How to complete this task:
Find each line in the records below that contains the string "element", and copy those lines.

Records for the task:
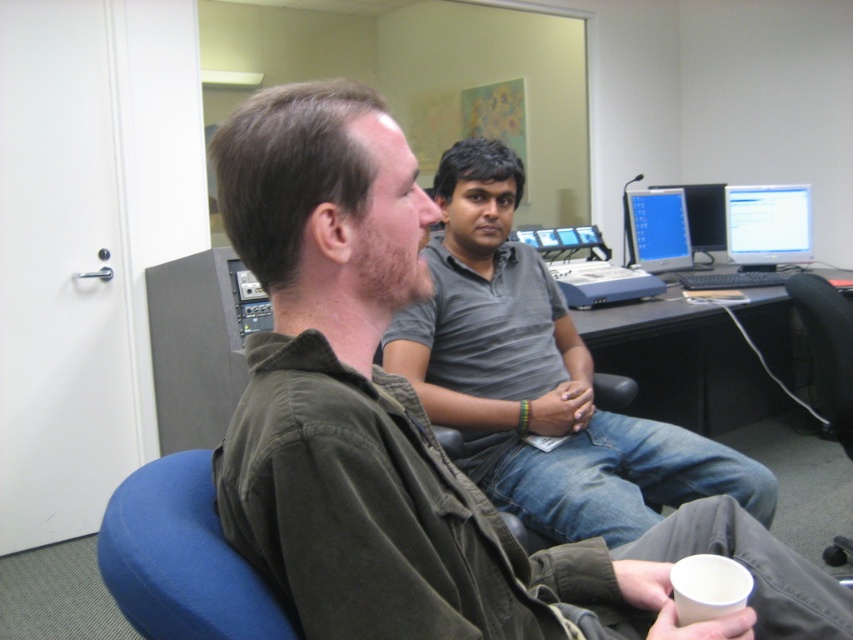
You are a delivery person standing at the camera position. You need to place a package at point (265, 560). The package is 24 inches long. Will the package fit if placed horizontally from the camera to that point?

The point (265, 560) is 25.39 inches from the camera. Since the package is 24 inches long, it will fit horizontally as 24 inches is shorter than 25.39 inches.

You are navigating through an office space and need to reach a file located at point (219, 628). There is an obstacle at point (531, 484) blocking your path. Can you safely walk around the obstacle to reach the file?

Point (531, 484) is further to the viewer than point (219, 628), so you can safely walk around the obstacle at point (531, 484) to reach the file at point (219, 628).

You are an office worker who needs to sit down at the desk. There is a blue fabric swivel chair at left and a matte black monitor at center. Which object should you approach first to sit in the chair?

You should approach the blue fabric swivel chair at left first because it is located to the left of the matte black monitor at center, making it the closest to your current position if you are facing the desk.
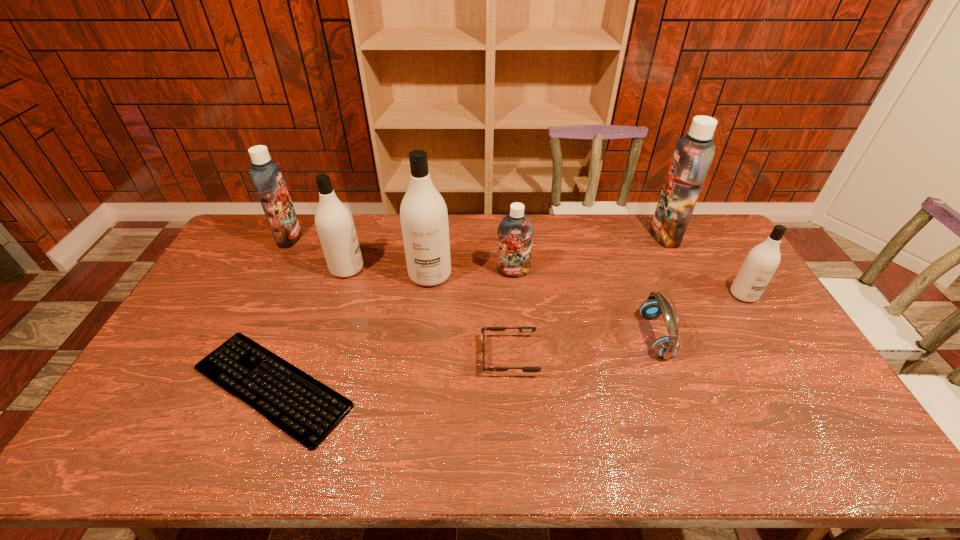
Locate an element on the screen. the rightmost shampoo is located at coordinates (762, 261).

I want to click on the rightmost white shampoo, so click(762, 261).

Image resolution: width=960 pixels, height=540 pixels. In order to click on the third object from right to left in this screenshot , I will do `click(654, 306)`.

Where is `blue headset`? blue headset is located at coordinates (654, 306).

Identify the location of sunglasses. The image size is (960, 540). coord(522,329).

Where is `black computer keyboard`? black computer keyboard is located at coordinates (305, 409).

What are the coordinates of `computer keyboard` in the screenshot? It's located at (305, 409).

Find the location of a particular element. The height and width of the screenshot is (540, 960). free space located on the front label of the rightmost blue shampoo is located at coordinates (574, 235).

Locate an element on the screen. free space located on the front label of the rightmost blue shampoo is located at coordinates (548, 235).

This screenshot has width=960, height=540. Find the location of `vacant space situated 0.280m on the front label of the rightmost blue shampoo`. vacant space situated 0.280m on the front label of the rightmost blue shampoo is located at coordinates (577, 235).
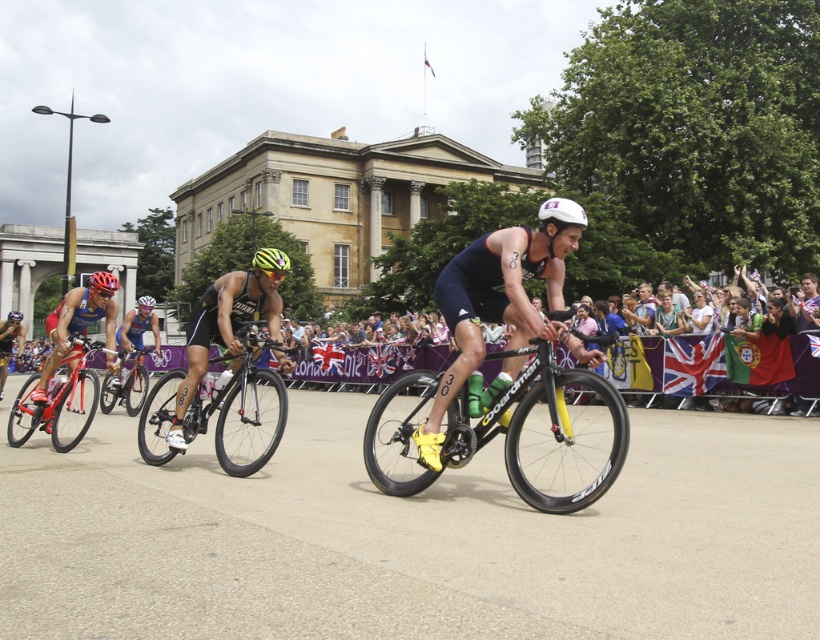
Is black matte bicycle at center behind yellow matte helmet at center?

That is False.

I want to click on black matte bicycle at center, so click(509, 433).

Locate an element on the screen. black matte bicycle at center is located at coordinates (509, 433).

Is black matte bicycle at center shorter than matte yellow helmet at center?

No, black matte bicycle at center is not shorter than matte yellow helmet at center.

Between black matte bicycle at center and matte yellow helmet at center, which one appears on the left side from the viewer's perspective?

Positioned to the left is matte yellow helmet at center.

Does point (394, 493) come behind point (112, 289)?

That is False.

You are a GUI agent. You are given a task and a screenshot of the screen. Output one action in this format:
    pyautogui.click(x=<x>, y=<y>)
    Task: Click on the black matte bicycle at center
    The height and width of the screenshot is (640, 820).
    Given the screenshot: What is the action you would take?
    pyautogui.click(x=509, y=433)

Does shiny silver bicycle at center lie in front of matte yellow helmet at center?

No, it is not.

Which is more to the left, shiny silver bicycle at center or matte yellow helmet at center?

Positioned to the left is matte yellow helmet at center.

What do you see at coordinates (126, 385) in the screenshot? The image size is (820, 640). I see `shiny silver bicycle at center` at bounding box center [126, 385].

Identify the location of shiny silver bicycle at center. (126, 385).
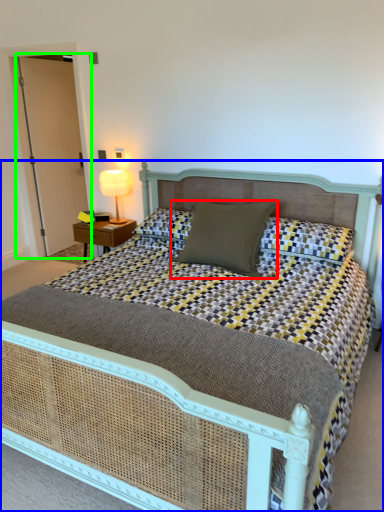
Question: Which object is the closest to the pillow (highlighted by a red box)? Choose among these: bed (highlighted by a blue box) or glass door (highlighted by a green box).

Choices:
 (A) bed
 (B) glass door

Answer: (A)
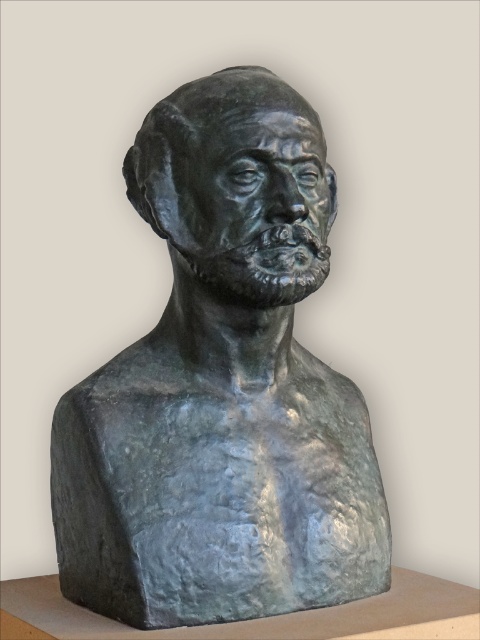
You are an art conservator assessing the space requirements for transporting two bronze pieces. You have a transport container that can accommodate items up to 1 meter in width. You observe the bronze bust at center and the bronze sculpture at center in the image. Can both items fit side by side within the container if placed adjacent to each other horizontally?

The bronze bust at center might be wider than bronze sculpture at center. Since the exact widths aren

In the scene shown: You are an art conservator examining the bronze bust sculpture. You notice two points on the sculpture at coordinates point (x=240, y=403) and point (x=226, y=160). Which point is closer to the viewer?

Point (x=226, y=160) is closer to the viewer because the Objects Description states that point (x=240, y=403) is behind point (x=226, y=160).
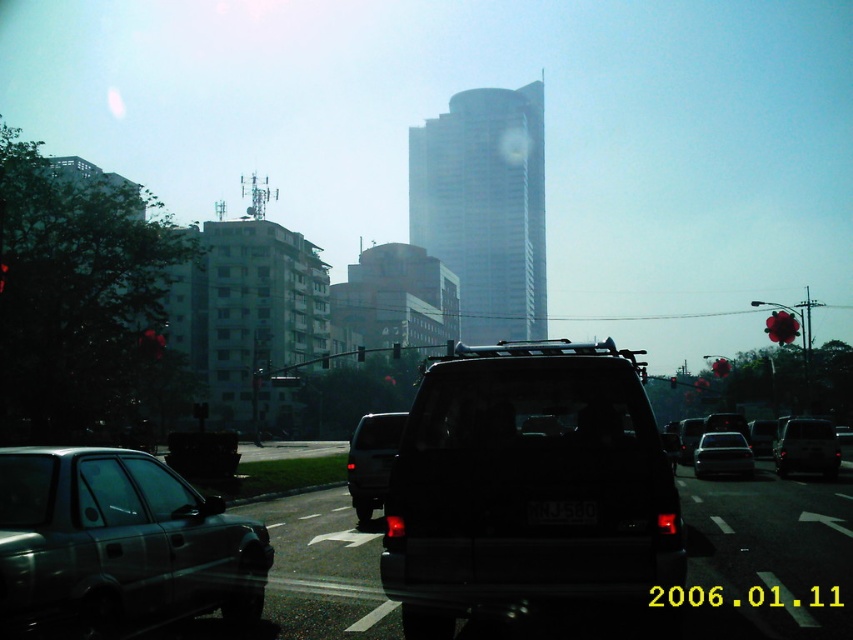
Question: Estimate the real-world distances between objects in this image. Which object is farther from the black plastic license plate at center?

Choices:
 (A) matte black suv at center
 (B) red glass traffic light at center
 (C) black plastic traffic light at center

Answer: (B)

Question: Which of the following is the closest to the observer?

Choices:
 (A) black plastic traffic light at center
 (B) metallic traffic light at center
 (C) satin black suv at center

Answer: (C)

Question: Which point appears closest to the camera in this image?

Choices:
 (A) (398, 352)
 (B) (672, 378)

Answer: (A)

Question: Can you confirm if matte black suv at center is positioned above metallic traffic light at center?

Choices:
 (A) no
 (B) yes

Answer: (A)

Question: Can you confirm if black matte suv at center is wider than satin black suv at center?

Choices:
 (A) no
 (B) yes

Answer: (B)

Question: Can you confirm if matte black suv at center is positioned below metallic red traffic light at center?

Choices:
 (A) yes
 (B) no

Answer: (A)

Solution for this problem:
Locate an element on the screen. the rightmost shampoo is located at coordinates (762, 261).
Find the location of a particular element. The height and width of the screenshot is (540, 960). free space located on the front label of the rightmost blue shampoo is located at coordinates (574, 235).
Locate an element on the screen. free space located on the front label of the rightmost blue shampoo is located at coordinates (548, 235).
Locate an element on the screen. black matte bicycle at center is located at coordinates (509, 433).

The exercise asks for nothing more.